Records from a collection:

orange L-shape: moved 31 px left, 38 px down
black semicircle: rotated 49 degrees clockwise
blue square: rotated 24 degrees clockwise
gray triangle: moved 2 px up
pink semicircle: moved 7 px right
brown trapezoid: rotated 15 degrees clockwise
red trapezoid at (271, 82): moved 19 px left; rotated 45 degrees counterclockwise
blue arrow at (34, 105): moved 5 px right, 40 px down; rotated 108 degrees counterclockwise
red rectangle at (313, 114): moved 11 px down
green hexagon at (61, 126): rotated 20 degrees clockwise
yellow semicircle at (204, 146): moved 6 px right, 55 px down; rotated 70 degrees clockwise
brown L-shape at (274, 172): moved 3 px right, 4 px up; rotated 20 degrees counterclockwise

==

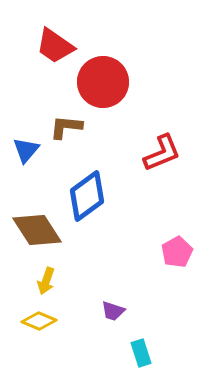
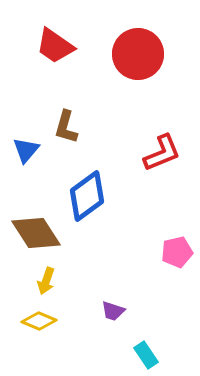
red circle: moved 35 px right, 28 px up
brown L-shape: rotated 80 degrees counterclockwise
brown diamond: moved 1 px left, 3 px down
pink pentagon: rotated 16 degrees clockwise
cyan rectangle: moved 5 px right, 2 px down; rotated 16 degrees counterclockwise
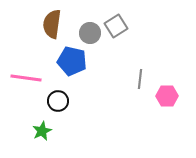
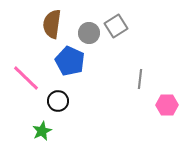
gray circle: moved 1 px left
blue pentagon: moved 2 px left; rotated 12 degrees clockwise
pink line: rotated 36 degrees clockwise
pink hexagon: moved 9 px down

Work required
Write out each line above with the word "pentagon".

Output below
pink pentagon: rotated 16 degrees clockwise
blue pentagon: moved 2 px left; rotated 12 degrees clockwise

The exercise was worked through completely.